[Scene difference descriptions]
════════

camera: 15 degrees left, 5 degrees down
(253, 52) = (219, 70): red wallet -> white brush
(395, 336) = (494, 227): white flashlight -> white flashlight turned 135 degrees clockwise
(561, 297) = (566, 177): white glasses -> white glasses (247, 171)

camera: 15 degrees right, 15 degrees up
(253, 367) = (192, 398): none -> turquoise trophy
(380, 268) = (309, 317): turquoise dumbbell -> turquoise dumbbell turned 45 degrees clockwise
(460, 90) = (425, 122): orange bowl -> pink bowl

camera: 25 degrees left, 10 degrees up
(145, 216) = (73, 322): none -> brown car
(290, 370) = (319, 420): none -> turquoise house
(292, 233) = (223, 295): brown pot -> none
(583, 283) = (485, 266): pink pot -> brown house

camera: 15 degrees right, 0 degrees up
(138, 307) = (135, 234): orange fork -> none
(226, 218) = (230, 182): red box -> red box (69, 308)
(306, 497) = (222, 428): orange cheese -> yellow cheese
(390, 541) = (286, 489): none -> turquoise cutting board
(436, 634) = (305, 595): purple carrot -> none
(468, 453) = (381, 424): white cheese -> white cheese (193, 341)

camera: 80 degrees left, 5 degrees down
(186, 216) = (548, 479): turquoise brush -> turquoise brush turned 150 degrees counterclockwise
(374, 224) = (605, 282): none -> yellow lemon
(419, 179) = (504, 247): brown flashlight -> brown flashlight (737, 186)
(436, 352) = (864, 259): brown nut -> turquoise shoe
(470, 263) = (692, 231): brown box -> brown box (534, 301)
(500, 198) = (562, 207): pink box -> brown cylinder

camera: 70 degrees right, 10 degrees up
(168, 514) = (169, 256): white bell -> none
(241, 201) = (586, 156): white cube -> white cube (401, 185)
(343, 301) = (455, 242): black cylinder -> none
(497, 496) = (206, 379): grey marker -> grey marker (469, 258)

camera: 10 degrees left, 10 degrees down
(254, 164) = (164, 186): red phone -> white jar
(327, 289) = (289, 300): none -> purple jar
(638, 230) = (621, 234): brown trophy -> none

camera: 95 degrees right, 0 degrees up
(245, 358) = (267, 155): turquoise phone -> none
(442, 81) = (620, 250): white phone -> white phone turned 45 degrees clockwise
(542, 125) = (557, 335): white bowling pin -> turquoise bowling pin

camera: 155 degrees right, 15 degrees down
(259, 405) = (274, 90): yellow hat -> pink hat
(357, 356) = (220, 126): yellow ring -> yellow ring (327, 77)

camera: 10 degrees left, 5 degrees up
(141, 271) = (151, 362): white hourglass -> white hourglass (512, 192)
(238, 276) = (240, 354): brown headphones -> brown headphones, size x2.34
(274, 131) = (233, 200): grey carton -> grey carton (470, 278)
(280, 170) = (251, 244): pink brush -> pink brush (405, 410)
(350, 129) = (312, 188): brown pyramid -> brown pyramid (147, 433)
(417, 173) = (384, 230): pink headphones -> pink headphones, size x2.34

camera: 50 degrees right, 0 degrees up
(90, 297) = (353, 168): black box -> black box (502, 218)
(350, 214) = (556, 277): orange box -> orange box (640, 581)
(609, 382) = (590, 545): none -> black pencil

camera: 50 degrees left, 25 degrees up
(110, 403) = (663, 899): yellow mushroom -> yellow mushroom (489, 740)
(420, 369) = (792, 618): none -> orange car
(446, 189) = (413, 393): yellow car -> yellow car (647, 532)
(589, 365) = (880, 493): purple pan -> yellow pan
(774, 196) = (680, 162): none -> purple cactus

════════

[WHAT THE TASK REQUIRES]
Copy each line above holding "down".

[EXERCISE OUTPUT]
camera: 15 degrees left, 5 degrees down
camera: 80 degrees left, 5 degrees down
camera: 10 degrees left, 10 degrees down
camera: 155 degrees right, 15 degrees down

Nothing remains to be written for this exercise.